Required work: Reproduce word for word the lines between those holding "camera: 20 degrees right, 5 degrees down" and "(734, 356) = (860, 507): pink", inclusive, and nothing else from the data below.

Data for analysis:
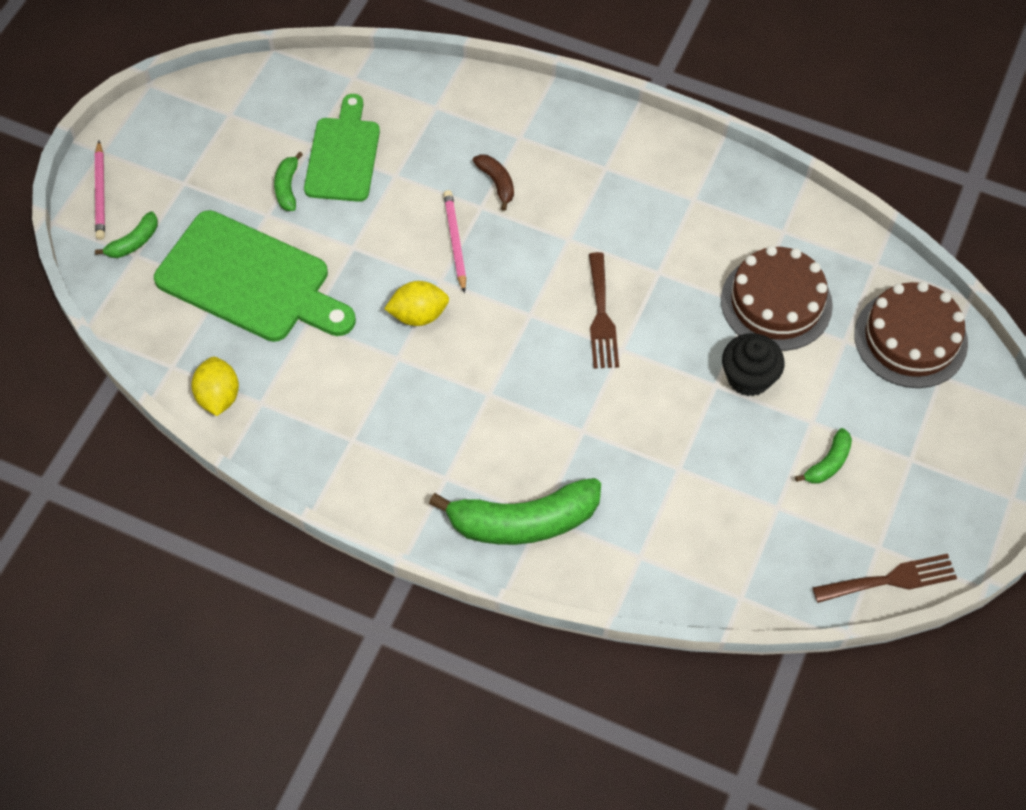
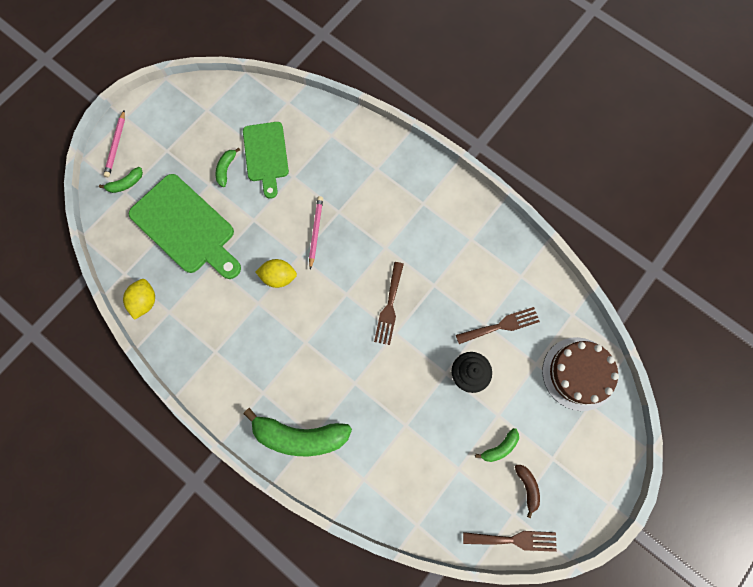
camera: 15 degrees right, 15 degrees up
(343, 155) = (266, 155): green cutting board -> green cutting board turned 150 degrees clockwise
(497, 183) = (353, 197): brown banana -> brown banana (527, 487)
(776, 302) = (501, 325): brown cake -> brown fork

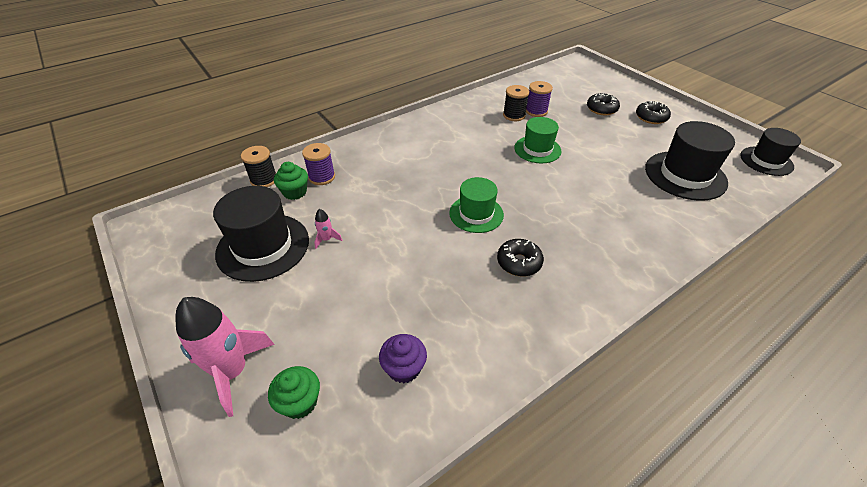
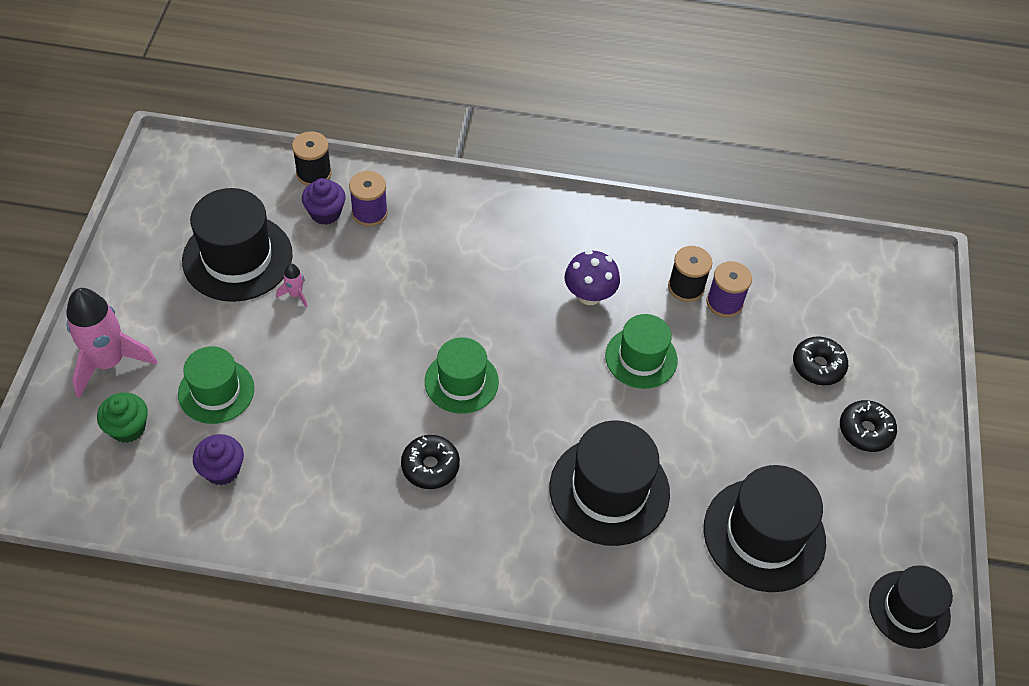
camera: 40 degrees right, 10 degrees up
(295, 192) = (325, 213): green cupcake -> purple cupcake
(340, 326) = (216, 391): none -> green hat
(480, 142) = (589, 295): none -> purple mushroom
(608, 206) = (609, 490): none -> black hat

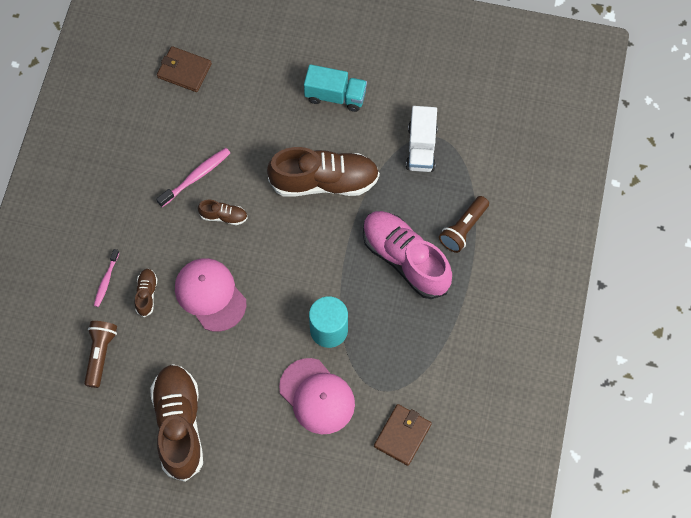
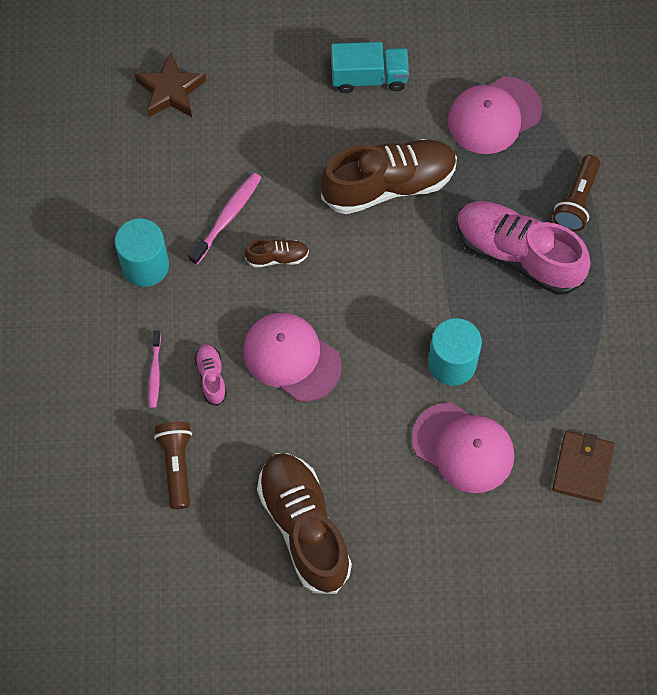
camera: 15 degrees left, 0 degrees up
(124, 198) = (145, 265): none -> turquoise cylinder
(146, 294) = (211, 377): brown shoe -> pink shoe
(184, 71) = (171, 91): brown wallet -> brown star
(421, 148) = (494, 115): white truck -> pink cap

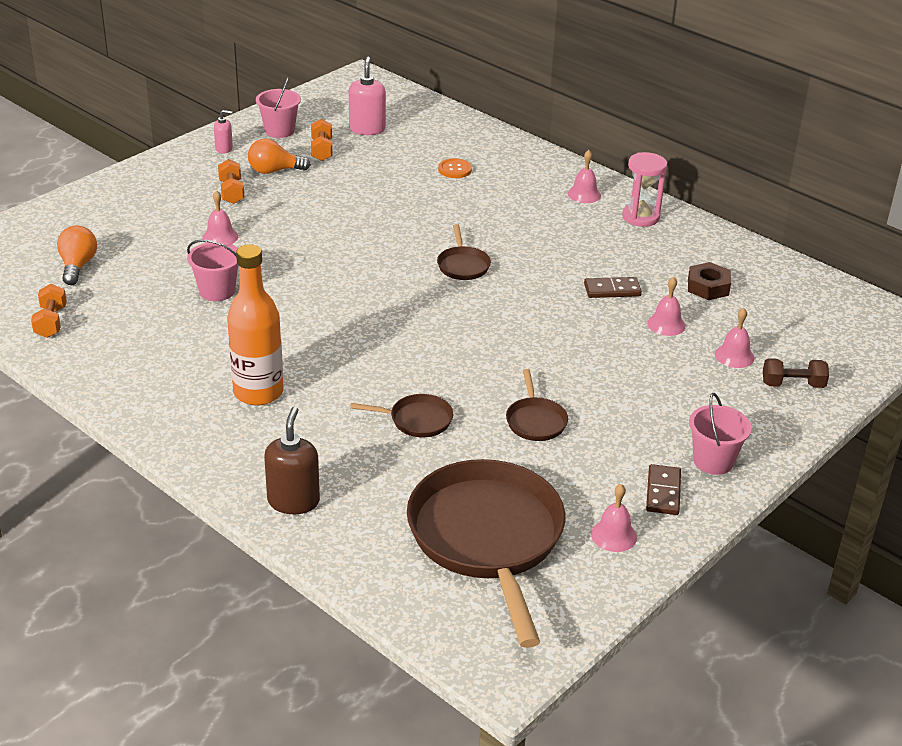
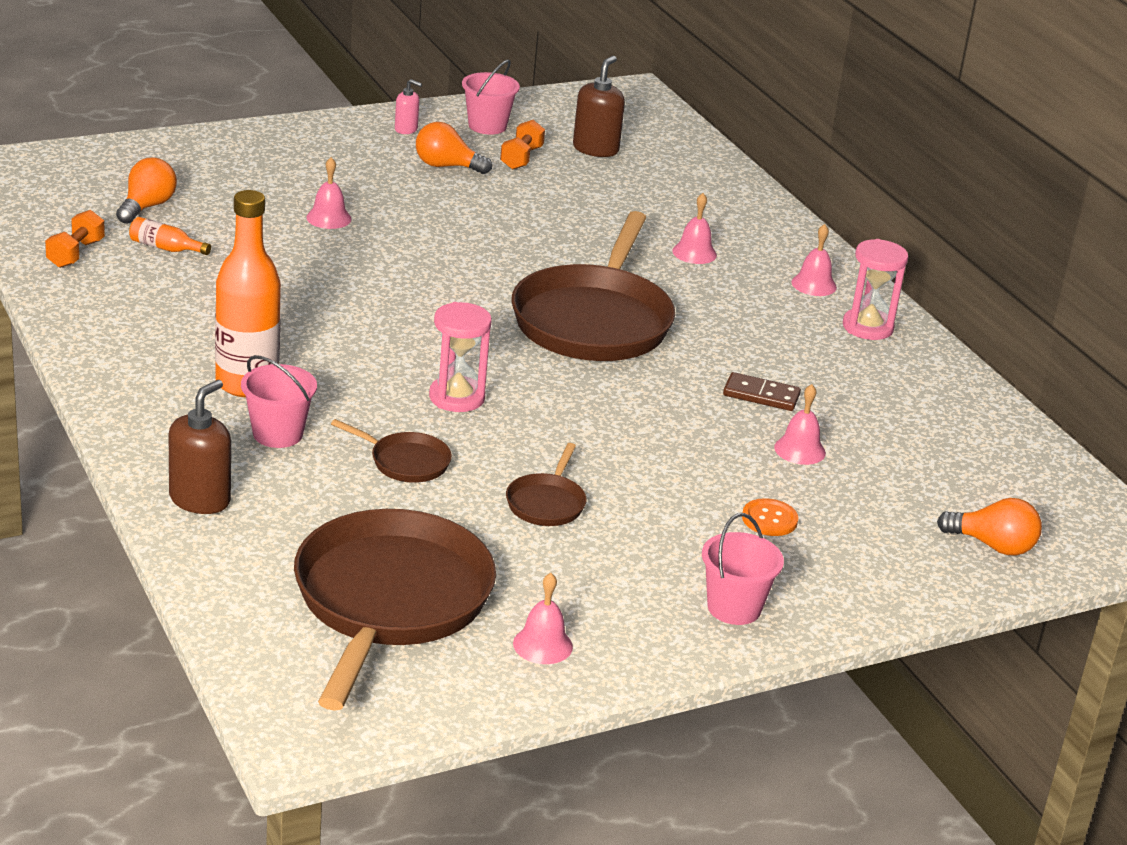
camera: 20 degrees right, 5 degrees down
(117, 297) = (165, 248): none -> orange bottle
(217, 291) = (281, 271): pink bucket -> pink bucket (277, 434)
(231, 192) = (379, 176): orange dumbbell -> none
(367, 129) = (595, 149): pink soap dispenser -> brown soap dispenser
(415, 356) = (457, 397): none -> pink hourglass
(455, 169) = (669, 218): orange button -> orange button (769, 519)
(463, 265) = (594, 320): brown pan -> brown pan, size x2.32
(663, 492) = (642, 620): brown domino -> none
(708, 287) = (891, 425): brown nut -> none
(734, 356) = (860, 507): pink bell -> pink bell (694, 253)
(792, 385) = (911, 559): brown dumbbell -> none
(833, 357) = (993, 546): none -> orange light bulb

Expected answer:
camera: 20 degrees right, 5 degrees down
(117, 297) = (165, 248): none -> orange bottle
(217, 291) = (281, 271): pink bucket -> pink bucket (277, 434)
(231, 192) = (379, 176): orange dumbbell -> none
(367, 129) = (595, 149): pink soap dispenser -> brown soap dispenser
(415, 356) = (457, 397): none -> pink hourglass
(455, 169) = (669, 218): orange button -> orange button (769, 519)
(463, 265) = (594, 320): brown pan -> brown pan, size x2.32
(663, 492) = (642, 620): brown domino -> none
(708, 287) = (891, 425): brown nut -> none
(734, 356) = (860, 507): pink bell -> pink bell (694, 253)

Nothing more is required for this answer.